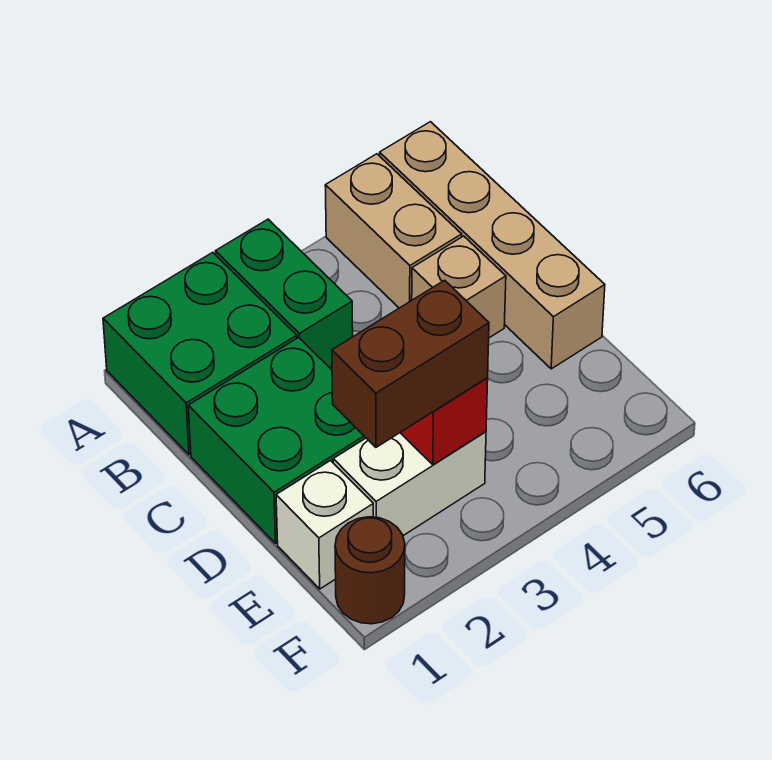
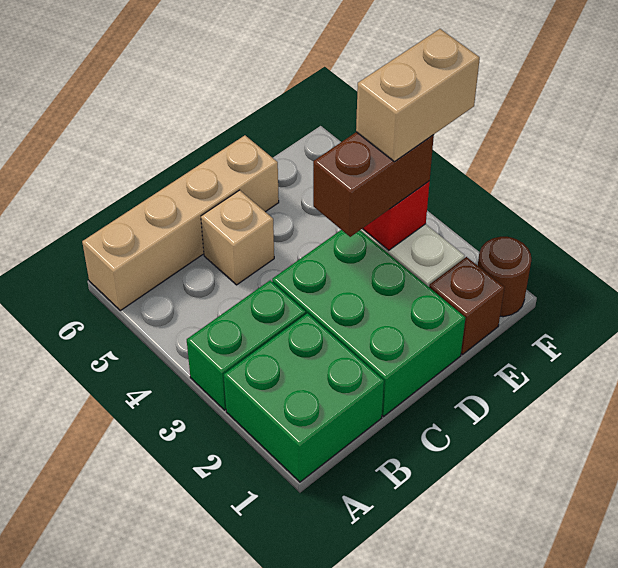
tan brick A5:B5 level 1 -> tan brick E3:F3 level 4
green brick C1:D2 level 1 -> green brick C1:D3 level 1
white brick E1 level 1 -> brown brick E1 level 1
brown brick E2:E3 level 3 -> brown brick D3:E3 level 3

# WORK REQUEST
From the data, list each line in which the string "brown" appears.

# RESULT
white brick E1 level 1 -> brown brick E1 level 1
brown brick E2:E3 level 3 -> brown brick D3:E3 level 3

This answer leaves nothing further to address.